→ **Task item**: What you return should match the data below exactly, with no pictures in it.

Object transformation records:
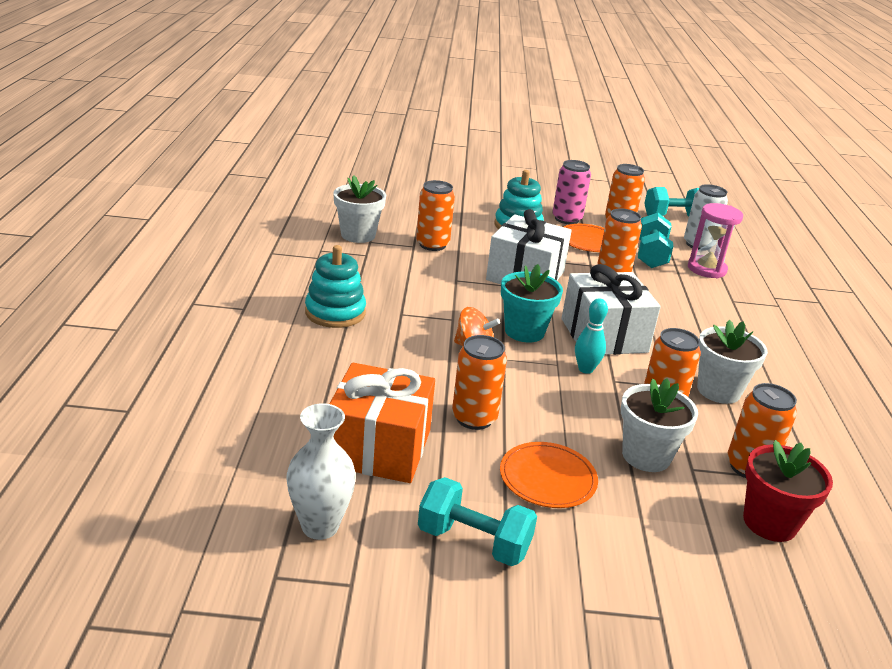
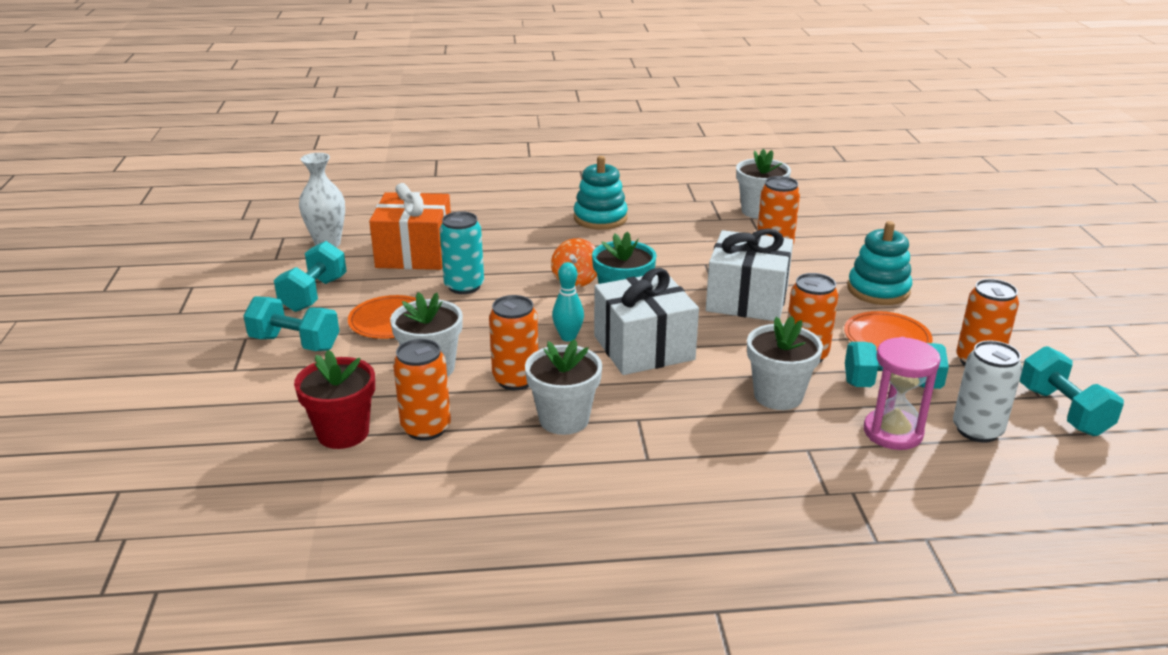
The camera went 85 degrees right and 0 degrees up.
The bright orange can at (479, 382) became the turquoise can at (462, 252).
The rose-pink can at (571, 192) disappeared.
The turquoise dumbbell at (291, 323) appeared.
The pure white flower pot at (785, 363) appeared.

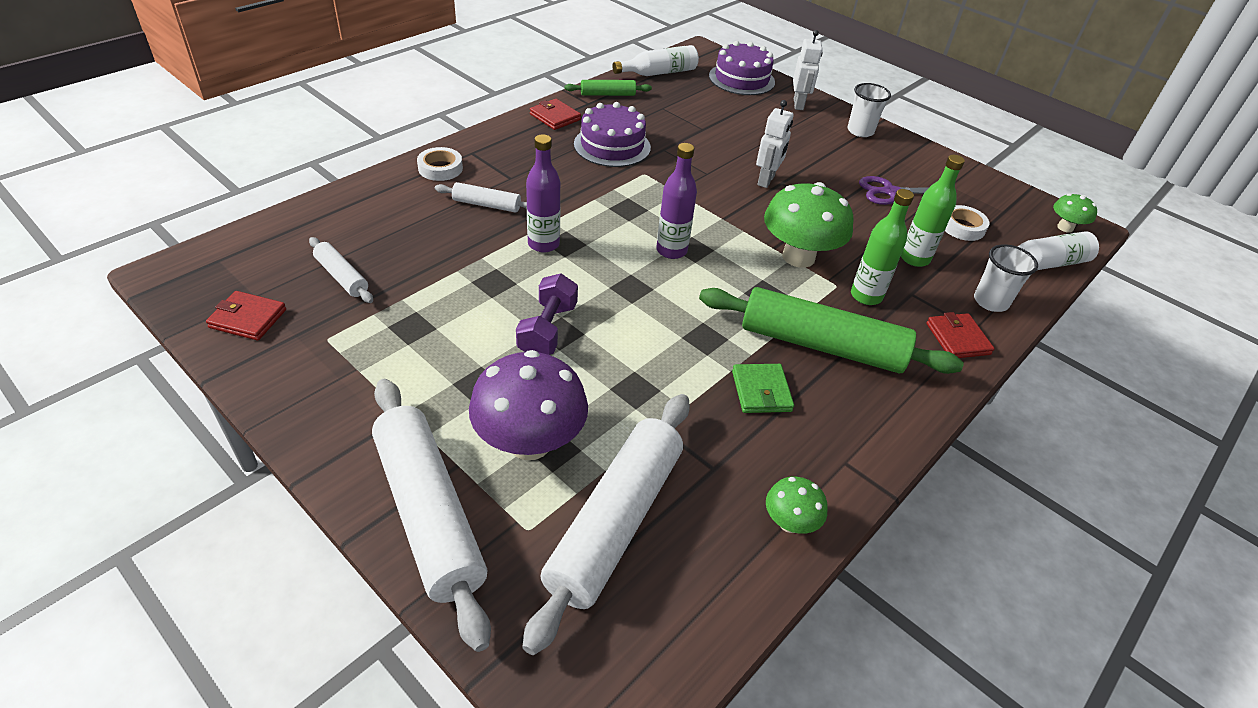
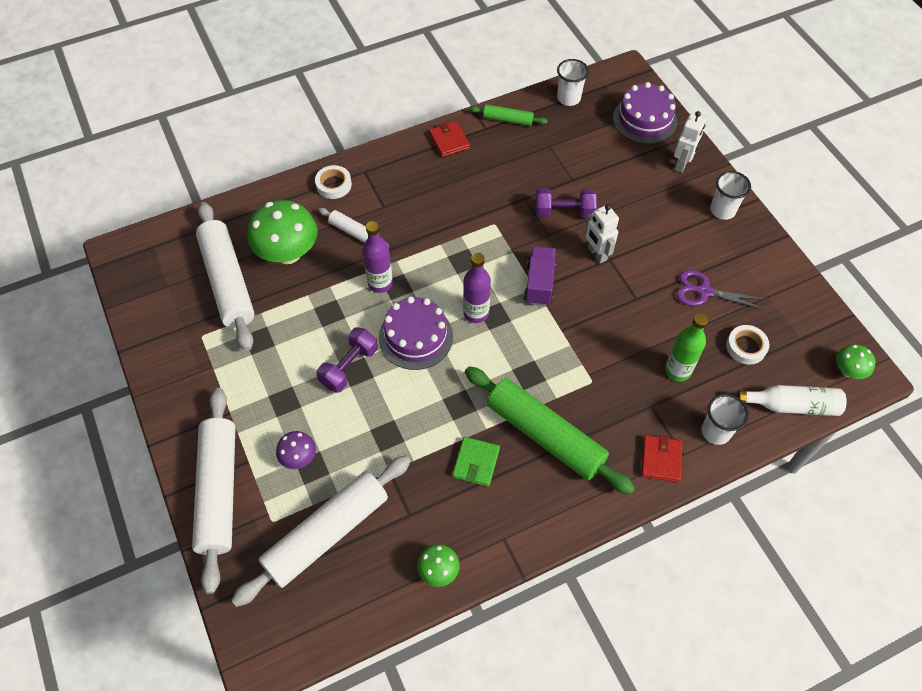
The camera went 25 degrees right and 15 degrees up.
The crimson card wallet at (246, 316) disappeared.
The pure white rolling pin at (341, 270) changed to 2.08 times the size.
The royal purple fungus at (528, 405) changed to 0.51 times the size.
The royal purple gateau moved from (612, 134) to (416, 333).
The pure white flask at (655, 60) was replaced by the pure white cup at (573, 82).
The pure white robot at (774, 144) turned 105 degrees clockwise.
The leaf-green fungus moved from (809, 225) to (282, 232).
The leaf-green flask at (882, 247) disappeared.
The royal purple truck at (540, 276) appeared.
The royal purple dumbbell at (566, 203) appeared.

→ **Result below**:
The camera went 85 degrees right and 0 degrees up.
The bright orange can at (479, 382) became the turquoise can at (462, 252).
The rose-pink can at (571, 192) disappeared.
The turquoise dumbbell at (291, 323) appeared.
The pure white flower pot at (785, 363) appeared.

The camera went 25 degrees right and 15 degrees up.
The crimson card wallet at (246, 316) disappeared.
The pure white rolling pin at (341, 270) changed to 2.08 times the size.
The royal purple fungus at (528, 405) changed to 0.51 times the size.
The royal purple gateau moved from (612, 134) to (416, 333).
The pure white flask at (655, 60) was replaced by the pure white cup at (573, 82).
The pure white robot at (774, 144) turned 105 degrees clockwise.
The leaf-green fungus moved from (809, 225) to (282, 232).
The leaf-green flask at (882, 247) disappeared.
The royal purple truck at (540, 276) appeared.
The royal purple dumbbell at (566, 203) appeared.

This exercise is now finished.